> _PROMPT_: An exact copy of every entry is required, minus the pictures.

Before-and-after scene images:

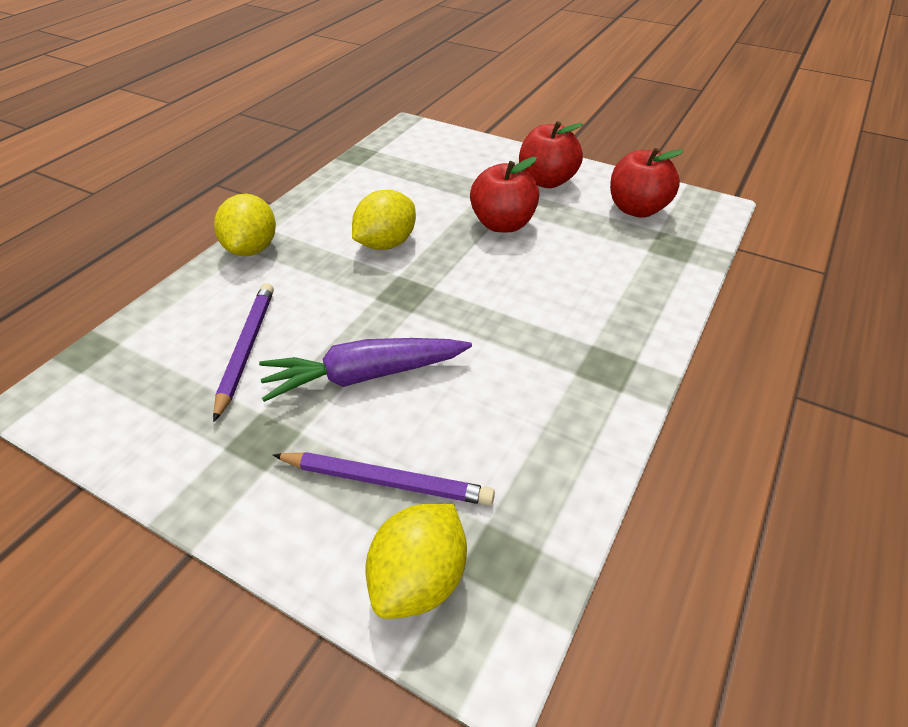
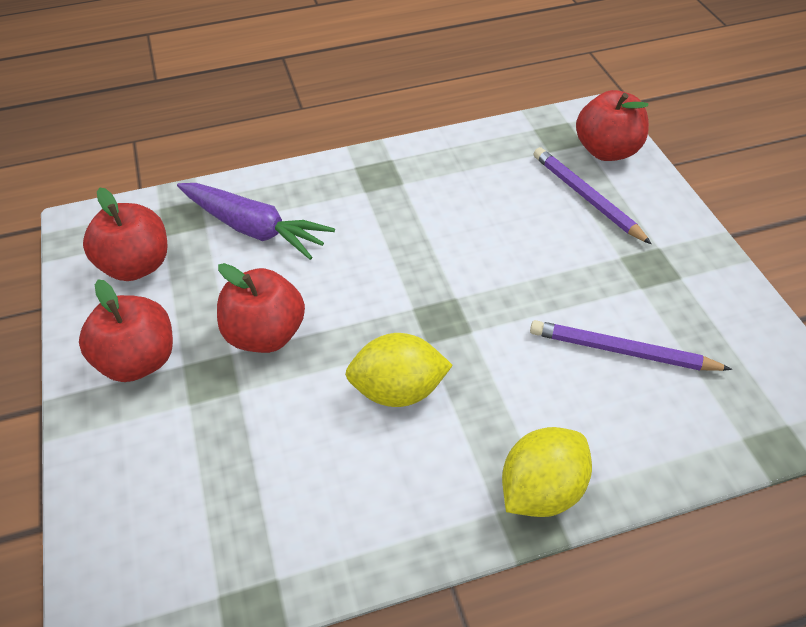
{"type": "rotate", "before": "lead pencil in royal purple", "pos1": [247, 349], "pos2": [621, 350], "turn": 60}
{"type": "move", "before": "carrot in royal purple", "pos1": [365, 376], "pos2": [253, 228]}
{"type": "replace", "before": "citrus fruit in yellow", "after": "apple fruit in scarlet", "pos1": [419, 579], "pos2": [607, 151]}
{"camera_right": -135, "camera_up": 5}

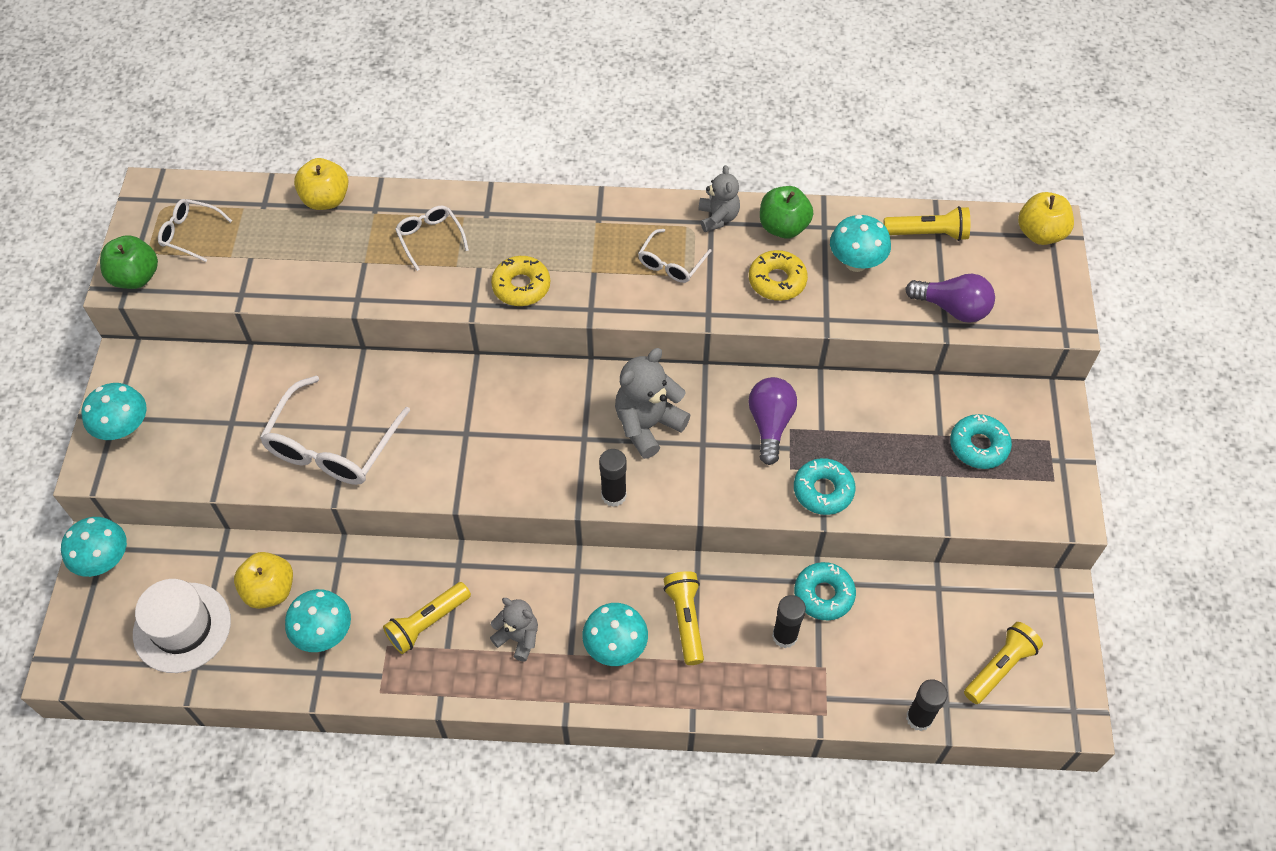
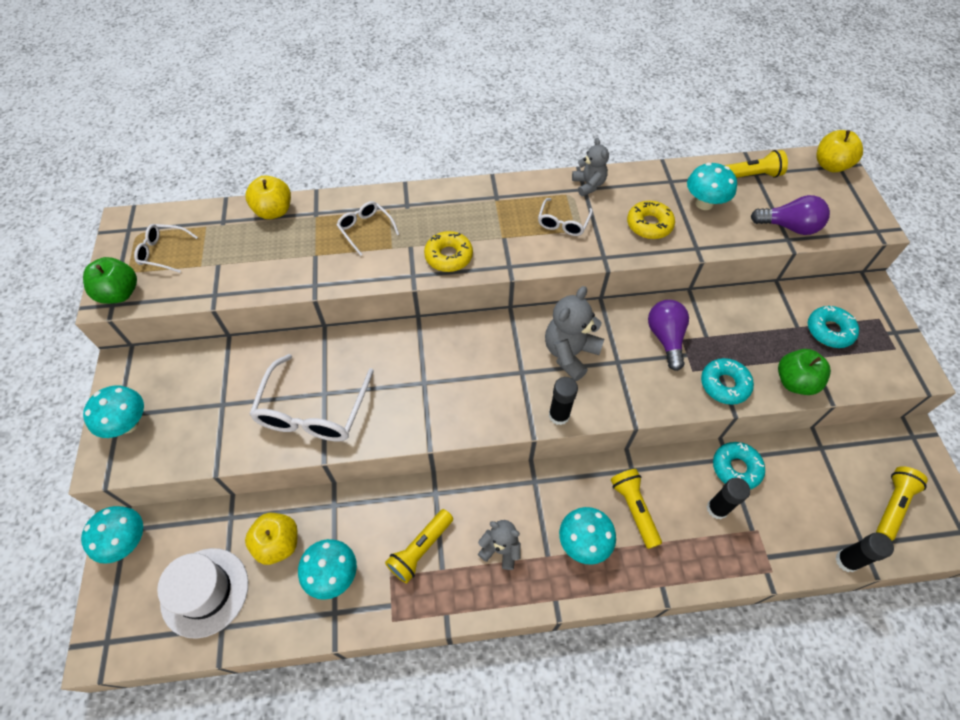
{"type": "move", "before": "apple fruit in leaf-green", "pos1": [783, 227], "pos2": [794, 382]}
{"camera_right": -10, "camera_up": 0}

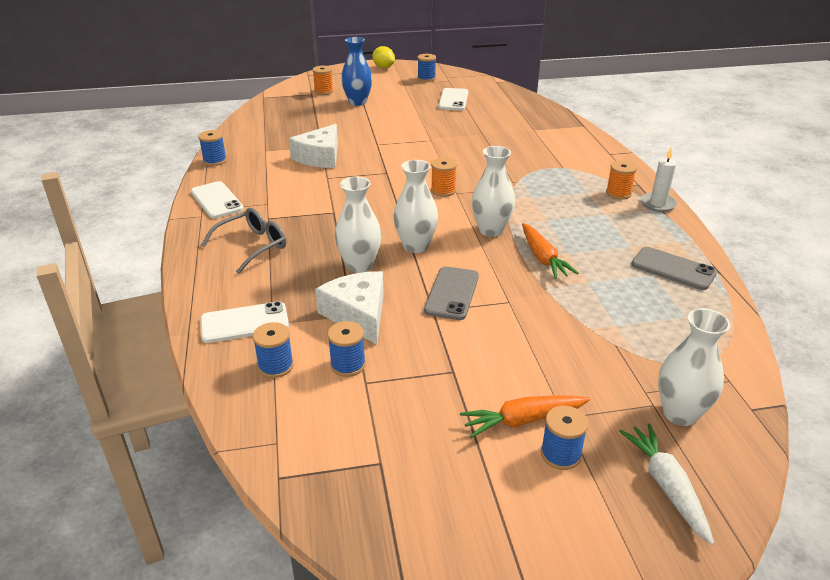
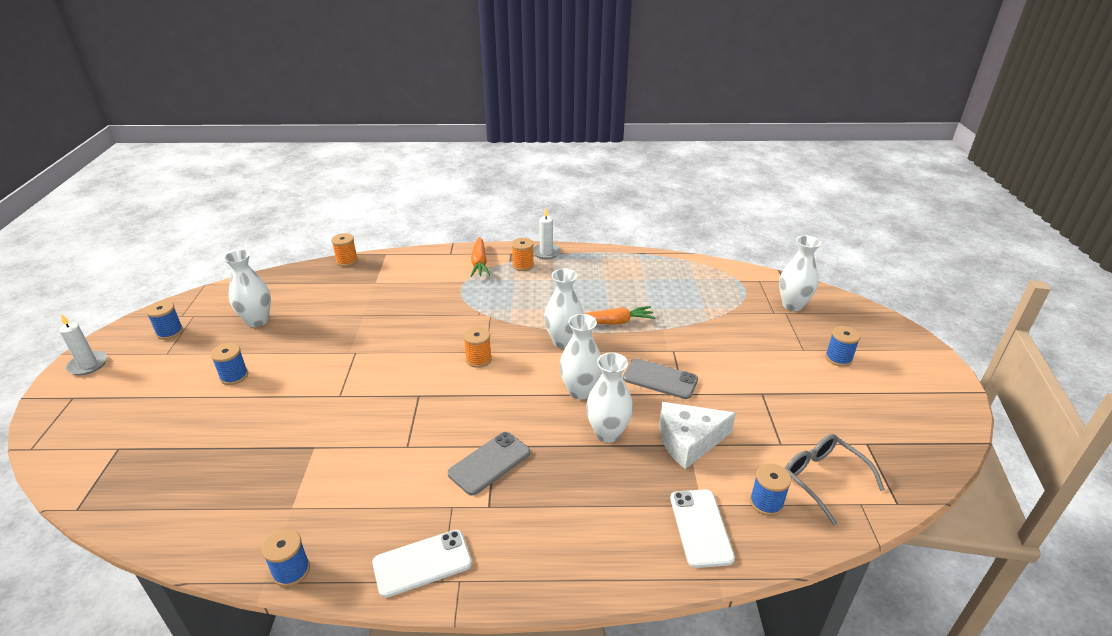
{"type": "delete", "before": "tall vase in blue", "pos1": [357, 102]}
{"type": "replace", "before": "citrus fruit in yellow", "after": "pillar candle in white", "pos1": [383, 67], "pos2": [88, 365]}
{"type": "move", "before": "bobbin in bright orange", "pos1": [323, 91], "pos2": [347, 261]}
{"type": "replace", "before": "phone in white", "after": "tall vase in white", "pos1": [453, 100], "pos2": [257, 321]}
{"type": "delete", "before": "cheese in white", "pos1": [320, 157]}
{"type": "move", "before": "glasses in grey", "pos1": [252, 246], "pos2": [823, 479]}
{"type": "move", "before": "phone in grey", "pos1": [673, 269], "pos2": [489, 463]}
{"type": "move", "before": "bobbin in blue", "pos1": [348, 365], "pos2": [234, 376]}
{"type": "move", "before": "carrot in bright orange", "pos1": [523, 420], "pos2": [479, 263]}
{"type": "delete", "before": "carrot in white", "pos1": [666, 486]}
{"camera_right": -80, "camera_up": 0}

> _ANSWER SECTION_:
{"type": "rotate", "before": "lead pencil in royal purple", "pos1": [247, 349], "pos2": [621, 350], "turn": 60}
{"type": "move", "before": "carrot in royal purple", "pos1": [365, 376], "pos2": [253, 228]}
{"type": "replace", "before": "citrus fruit in yellow", "after": "apple fruit in scarlet", "pos1": [419, 579], "pos2": [607, 151]}
{"camera_right": -135, "camera_up": 5}

{"type": "move", "before": "apple fruit in leaf-green", "pos1": [783, 227], "pos2": [794, 382]}
{"camera_right": -10, "camera_up": 0}

{"type": "delete", "before": "tall vase in blue", "pos1": [357, 102]}
{"type": "replace", "before": "citrus fruit in yellow", "after": "pillar candle in white", "pos1": [383, 67], "pos2": [88, 365]}
{"type": "move", "before": "bobbin in bright orange", "pos1": [323, 91], "pos2": [347, 261]}
{"type": "replace", "before": "phone in white", "after": "tall vase in white", "pos1": [453, 100], "pos2": [257, 321]}
{"type": "delete", "before": "cheese in white", "pos1": [320, 157]}
{"type": "move", "before": "glasses in grey", "pos1": [252, 246], "pos2": [823, 479]}
{"type": "move", "before": "phone in grey", "pos1": [673, 269], "pos2": [489, 463]}
{"type": "move", "before": "bobbin in blue", "pos1": [348, 365], "pos2": [234, 376]}
{"type": "move", "before": "carrot in bright orange", "pos1": [523, 420], "pos2": [479, 263]}
{"type": "delete", "before": "carrot in white", "pos1": [666, 486]}
{"camera_right": -80, "camera_up": 0}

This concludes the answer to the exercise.